### Work required:
Go through the entries below and report how many lines contain the string "degrees". Nothing but the number is wanted.

== Dataset records ==

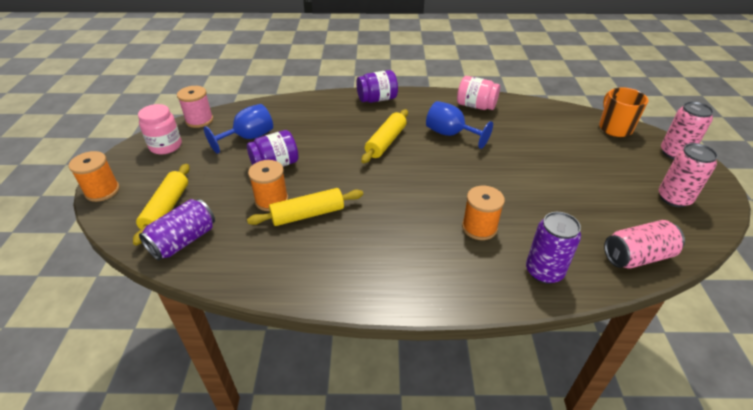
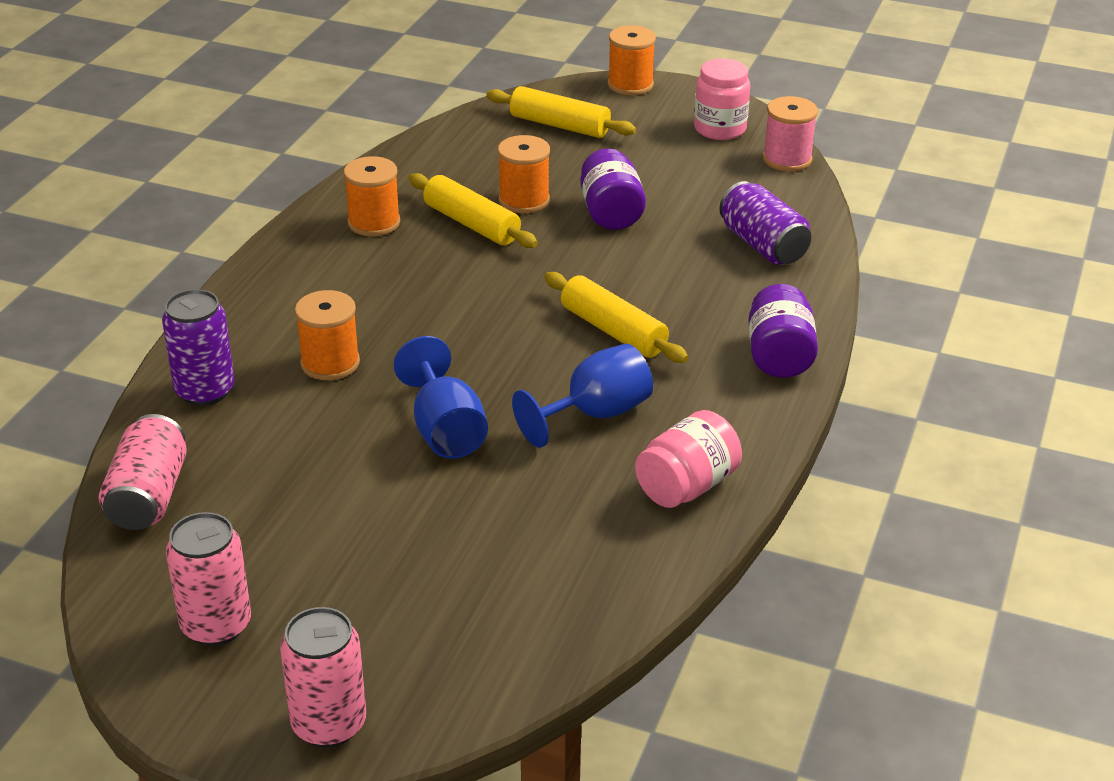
camera: 110 degrees right, 5 degrees down
(183, 241) = (486, 134): purple can -> purple can (763, 245)
(248, 138) = (706, 198): blue goblet -> blue goblet (445, 430)
(307, 214) = (471, 224): yellow rolling pin -> yellow rolling pin turned 45 degrees counterclockwise
(324, 260) = (374, 223): none -> orange spool
(614, 128) = (478, 676): orange mug -> none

===

### Written reply:
2